(Extracted records)
# # # # #

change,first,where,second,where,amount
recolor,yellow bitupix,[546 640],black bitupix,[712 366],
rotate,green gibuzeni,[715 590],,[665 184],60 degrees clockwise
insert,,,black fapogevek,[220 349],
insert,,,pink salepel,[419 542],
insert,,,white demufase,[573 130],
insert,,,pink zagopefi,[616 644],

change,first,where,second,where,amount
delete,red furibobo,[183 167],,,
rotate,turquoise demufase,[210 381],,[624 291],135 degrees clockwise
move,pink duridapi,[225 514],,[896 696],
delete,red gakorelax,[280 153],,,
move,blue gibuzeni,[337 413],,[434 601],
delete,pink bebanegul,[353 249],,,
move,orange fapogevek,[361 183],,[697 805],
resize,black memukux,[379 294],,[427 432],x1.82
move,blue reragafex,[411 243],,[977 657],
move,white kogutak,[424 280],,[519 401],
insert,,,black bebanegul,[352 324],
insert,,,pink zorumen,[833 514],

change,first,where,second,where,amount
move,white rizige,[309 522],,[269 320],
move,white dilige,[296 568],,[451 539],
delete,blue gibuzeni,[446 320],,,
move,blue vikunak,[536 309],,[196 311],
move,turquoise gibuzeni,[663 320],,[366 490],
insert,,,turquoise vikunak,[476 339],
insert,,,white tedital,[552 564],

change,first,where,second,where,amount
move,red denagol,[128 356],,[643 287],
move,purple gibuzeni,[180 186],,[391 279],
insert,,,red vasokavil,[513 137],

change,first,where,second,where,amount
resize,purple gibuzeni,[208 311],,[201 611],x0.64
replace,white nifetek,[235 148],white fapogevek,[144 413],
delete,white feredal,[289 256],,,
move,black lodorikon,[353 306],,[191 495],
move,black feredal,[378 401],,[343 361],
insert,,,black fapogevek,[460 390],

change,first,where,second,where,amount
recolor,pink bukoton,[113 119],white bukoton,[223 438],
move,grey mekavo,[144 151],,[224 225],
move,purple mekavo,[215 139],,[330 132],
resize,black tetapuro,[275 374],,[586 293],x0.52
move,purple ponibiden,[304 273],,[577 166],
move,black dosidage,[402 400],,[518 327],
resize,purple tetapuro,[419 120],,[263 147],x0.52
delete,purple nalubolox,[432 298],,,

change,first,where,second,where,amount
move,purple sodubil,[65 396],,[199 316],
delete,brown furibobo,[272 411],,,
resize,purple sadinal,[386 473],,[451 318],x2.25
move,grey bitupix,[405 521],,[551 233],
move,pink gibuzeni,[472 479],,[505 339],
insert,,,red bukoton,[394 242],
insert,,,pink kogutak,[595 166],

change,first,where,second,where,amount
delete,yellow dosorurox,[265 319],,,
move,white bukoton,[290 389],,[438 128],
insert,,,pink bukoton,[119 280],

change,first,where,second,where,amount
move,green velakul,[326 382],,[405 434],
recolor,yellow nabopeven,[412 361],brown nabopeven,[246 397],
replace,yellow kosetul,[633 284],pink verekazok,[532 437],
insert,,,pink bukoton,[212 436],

# # # # #

§ Activity: The entire set of entries, and nothing else, should be set down exactly.

§ Your response:
change,first,where,second,where,amount
recolor,yellow bitupix,[546 640],black bitupix,[712 366],
rotate,green gibuzeni,[715 590],,[665 184],60 degrees clockwise
insert,,,black fapogevek,[220 349],
insert,,,pink salepel,[419 542],
insert,,,white demufase,[573 130],
insert,,,pink zagopefi,[616 644],

change,first,where,second,where,amount
delete,red furibobo,[183 167],,,
rotate,turquoise demufase,[210 381],,[624 291],135 degrees clockwise
move,pink duridapi,[225 514],,[896 696],
delete,red gakorelax,[280 153],,,
move,blue gibuzeni,[337 413],,[434 601],
delete,pink bebanegul,[353 249],,,
move,orange fapogevek,[361 183],,[697 805],
resize,black memukux,[379 294],,[427 432],x1.82
move,blue reragafex,[411 243],,[977 657],
move,white kogutak,[424 280],,[519 401],
insert,,,black bebanegul,[352 324],
insert,,,pink zorumen,[833 514],

change,first,where,second,where,amount
move,white rizige,[309 522],,[269 320],
move,white dilige,[296 568],,[451 539],
delete,blue gibuzeni,[446 320],,,
move,blue vikunak,[536 309],,[196 311],
move,turquoise gibuzeni,[663 320],,[366 490],
insert,,,turquoise vikunak,[476 339],
insert,,,white tedital,[552 564],

change,first,where,second,where,amount
move,red denagol,[128 356],,[643 287],
move,purple gibuzeni,[180 186],,[391 279],
insert,,,red vasokavil,[513 137],

change,first,where,second,where,amount
resize,purple gibuzeni,[208 311],,[201 611],x0.64
replace,white nifetek,[235 148],white fapogevek,[144 413],
delete,white feredal,[289 256],,,
move,black lodorikon,[353 306],,[191 495],
move,black feredal,[378 401],,[343 361],
insert,,,black fapogevek,[460 390],

change,first,where,second,where,amount
recolor,pink bukoton,[113 119],white bukoton,[223 438],
move,grey mekavo,[144 151],,[224 225],
move,purple mekavo,[215 139],,[330 132],
resize,black tetapuro,[275 374],,[586 293],x0.52
move,purple ponibiden,[304 273],,[577 166],
move,black dosidage,[402 400],,[518 327],
resize,purple tetapuro,[419 120],,[263 147],x0.52
delete,purple nalubolox,[432 298],,,

change,first,where,second,where,amount
move,purple sodubil,[65 396],,[199 316],
delete,brown furibobo,[272 411],,,
resize,purple sadinal,[386 473],,[451 318],x2.25
move,grey bitupix,[405 521],,[551 233],
move,pink gibuzeni,[472 479],,[505 339],
insert,,,red bukoton,[394 242],
insert,,,pink kogutak,[595 166],

change,first,where,second,where,amount
delete,yellow dosorurox,[265 319],,,
move,white bukoton,[290 389],,[438 128],
insert,,,pink bukoton,[119 280],

change,first,where,second,where,amount
move,green velakul,[326 382],,[405 434],
recolor,yellow nabopeven,[412 361],brown nabopeven,[246 397],
replace,yellow kosetul,[633 284],pink verekazok,[532 437],
insert,,,pink bukoton,[212 436],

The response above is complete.